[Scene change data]
= Beginning of Section =

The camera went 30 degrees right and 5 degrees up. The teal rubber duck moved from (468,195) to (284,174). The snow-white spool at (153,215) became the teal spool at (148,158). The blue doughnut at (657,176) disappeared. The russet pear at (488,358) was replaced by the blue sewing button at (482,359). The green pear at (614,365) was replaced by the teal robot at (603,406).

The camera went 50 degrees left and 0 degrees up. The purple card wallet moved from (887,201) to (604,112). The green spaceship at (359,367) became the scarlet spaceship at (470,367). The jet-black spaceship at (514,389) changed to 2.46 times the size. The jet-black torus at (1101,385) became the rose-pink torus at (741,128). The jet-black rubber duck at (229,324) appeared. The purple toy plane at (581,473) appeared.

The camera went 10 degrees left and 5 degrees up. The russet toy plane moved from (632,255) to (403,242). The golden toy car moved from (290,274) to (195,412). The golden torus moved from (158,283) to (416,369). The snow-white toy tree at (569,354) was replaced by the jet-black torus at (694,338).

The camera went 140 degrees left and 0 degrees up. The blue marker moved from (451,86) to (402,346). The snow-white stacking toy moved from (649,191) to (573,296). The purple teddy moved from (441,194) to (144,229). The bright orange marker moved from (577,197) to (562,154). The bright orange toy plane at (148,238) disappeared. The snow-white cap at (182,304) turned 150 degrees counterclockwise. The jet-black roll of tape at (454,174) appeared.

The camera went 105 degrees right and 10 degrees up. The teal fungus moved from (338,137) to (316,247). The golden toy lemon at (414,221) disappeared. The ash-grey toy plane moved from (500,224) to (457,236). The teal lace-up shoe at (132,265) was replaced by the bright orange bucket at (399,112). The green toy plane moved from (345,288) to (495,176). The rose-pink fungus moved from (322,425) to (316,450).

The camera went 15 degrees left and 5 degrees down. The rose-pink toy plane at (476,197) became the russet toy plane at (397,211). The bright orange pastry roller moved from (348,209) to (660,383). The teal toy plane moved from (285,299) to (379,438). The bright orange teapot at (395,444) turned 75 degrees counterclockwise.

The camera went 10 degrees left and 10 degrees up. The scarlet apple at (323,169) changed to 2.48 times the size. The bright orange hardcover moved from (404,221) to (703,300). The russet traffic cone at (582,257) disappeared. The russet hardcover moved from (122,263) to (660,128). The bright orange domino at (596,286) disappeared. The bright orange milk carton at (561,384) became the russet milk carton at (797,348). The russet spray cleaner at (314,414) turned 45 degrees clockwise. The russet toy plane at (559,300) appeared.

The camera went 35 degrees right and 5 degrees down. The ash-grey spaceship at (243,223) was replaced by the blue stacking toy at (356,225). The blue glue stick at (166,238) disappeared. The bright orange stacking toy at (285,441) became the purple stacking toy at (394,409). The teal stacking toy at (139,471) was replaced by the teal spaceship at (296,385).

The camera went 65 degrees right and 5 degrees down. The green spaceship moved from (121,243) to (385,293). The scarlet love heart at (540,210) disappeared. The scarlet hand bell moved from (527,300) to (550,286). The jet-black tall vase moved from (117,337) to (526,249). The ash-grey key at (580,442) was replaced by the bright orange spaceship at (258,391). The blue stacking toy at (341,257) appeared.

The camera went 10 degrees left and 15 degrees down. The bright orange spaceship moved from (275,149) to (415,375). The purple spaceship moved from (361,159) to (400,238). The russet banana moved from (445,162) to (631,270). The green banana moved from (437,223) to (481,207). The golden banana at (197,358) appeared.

= End of Section =

Problem requirements =
Exactly as written, please reproduce the lines from the first line of the data to the line containing "The camera went 105", inclusive, and nothing else.

Solution to the exercise =
The camera went 30 degrees right and 5 degrees up. The teal rubber duck moved from (468,195) to (284,174). The snow-white spool at (153,215) became the teal spool at (148,158). The blue doughnut at (657,176) disappeared. The russet pear at (488,358) was replaced by the blue sewing button at (482,359). The green pear at (614,365) was replaced by the teal robot at (603,406).

The camera went 50 degrees left and 0 degrees up. The purple card wallet moved from (887,201) to (604,112). The green spaceship at (359,367) became the scarlet spaceship at (470,367). The jet-black spaceship at (514,389) changed to 2.46 times the size. The jet-black torus at (1101,385) became the rose-pink torus at (741,128). The jet-black rubber duck at (229,324) appeared. The purple toy plane at (581,473) appeared.

The camera went 10 degrees left and 5 degrees up. The russet toy plane moved from (632,255) to (403,242). The golden toy car moved from (290,274) to (195,412). The golden torus moved from (158,283) to (416,369). The snow-white toy tree at (569,354) was replaced by the jet-black torus at (694,338).

The camera went 140 degrees left and 0 degrees up. The blue marker moved from (451,86) to (402,346). The snow-white stacking toy moved from (649,191) to (573,296). The purple teddy moved from (441,194) to (144,229). The bright orange marker moved from (577,197) to (562,154). The bright orange toy plane at (148,238) disappeared. The snow-white cap at (182,304) turned 150 degrees counterclockwise. The jet-black roll of tape at (454,174) appeared.

The camera went 105 degrees right and 10 degrees up. The teal fungus moved from (338,137) to (316,247). The golden toy lemon at (414,221) disappeared. The ash-grey toy plane moved from (500,224) to (457,236). The teal lace-up shoe at (132,265) was replaced by the bright orange bucket at (399,112). The green toy plane moved from (345,288) to (495,176). The rose-pink fungus moved from (322,425) to (316,450).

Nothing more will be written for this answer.